WHAT IS REQUIRED:
Please reproduce the line containing "P1 pin 2: N8 -> N1" and every line after it in the records below, exactly and with nothing else.

Edit tracking data
^^^^^^^^^^^^^^^^
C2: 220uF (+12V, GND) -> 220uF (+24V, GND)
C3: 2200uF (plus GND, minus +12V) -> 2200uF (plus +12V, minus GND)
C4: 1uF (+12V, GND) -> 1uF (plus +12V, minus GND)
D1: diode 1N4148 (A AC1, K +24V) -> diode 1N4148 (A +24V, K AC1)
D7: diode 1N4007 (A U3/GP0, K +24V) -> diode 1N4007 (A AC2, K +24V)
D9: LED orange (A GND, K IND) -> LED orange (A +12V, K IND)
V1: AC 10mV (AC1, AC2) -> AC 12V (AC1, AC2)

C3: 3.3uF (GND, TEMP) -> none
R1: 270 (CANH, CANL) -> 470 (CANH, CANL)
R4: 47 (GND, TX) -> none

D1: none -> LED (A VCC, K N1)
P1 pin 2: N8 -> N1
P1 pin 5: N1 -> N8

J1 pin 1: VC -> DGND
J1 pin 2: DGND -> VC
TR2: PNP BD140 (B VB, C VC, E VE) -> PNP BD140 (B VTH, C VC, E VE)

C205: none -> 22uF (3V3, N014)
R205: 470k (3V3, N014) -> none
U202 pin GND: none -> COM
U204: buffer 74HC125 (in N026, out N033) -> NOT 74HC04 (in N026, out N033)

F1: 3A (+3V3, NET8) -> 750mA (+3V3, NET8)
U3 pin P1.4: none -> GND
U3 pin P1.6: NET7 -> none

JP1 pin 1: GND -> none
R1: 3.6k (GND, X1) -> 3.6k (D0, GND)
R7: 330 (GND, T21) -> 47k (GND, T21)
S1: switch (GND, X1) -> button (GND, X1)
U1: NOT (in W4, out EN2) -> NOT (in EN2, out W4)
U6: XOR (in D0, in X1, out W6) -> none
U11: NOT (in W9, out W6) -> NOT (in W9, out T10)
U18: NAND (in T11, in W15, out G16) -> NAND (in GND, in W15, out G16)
^^^^^^^^^^^^^^^^
REPLY TO THE EXERCISE:
P1 pin 2: N8 -> N1
P1 pin 5: N1 -> N8

J1 pin 1: VC -> DGND
J1 pin 2: DGND -> VC
TR2: PNP BD140 (B VB, C VC, E VE) -> PNP BD140 (B VTH, C VC, E VE)

C205: none -> 22uF (3V3, N014)
R205: 470k (3V3, N014) -> none
U202 pin GND: none -> COM
U204: buffer 74HC125 (in N026, out N033) -> NOT 74HC04 (in N026, out N033)

F1: 3A (+3V3, NET8) -> 750mA (+3V3, NET8)
U3 pin P1.4: none -> GND
U3 pin P1.6: NET7 -> none

JP1 pin 1: GND -> none
R1: 3.6k (GND, X1) -> 3.6k (D0, GND)
R7: 330 (GND, T21) -> 47k (GND, T21)
S1: switch (GND, X1) -> button (GND, X1)
U1: NOT (in W4, out EN2) -> NOT (in EN2, out W4)
U6: XOR (in D0, in X1, out W6) -> none
U11: NOT (in W9, out W6) -> NOT (in W9, out T10)
U18: NAND (in T11, in W15, out G16) -> NAND (in GND, in W15, out G16)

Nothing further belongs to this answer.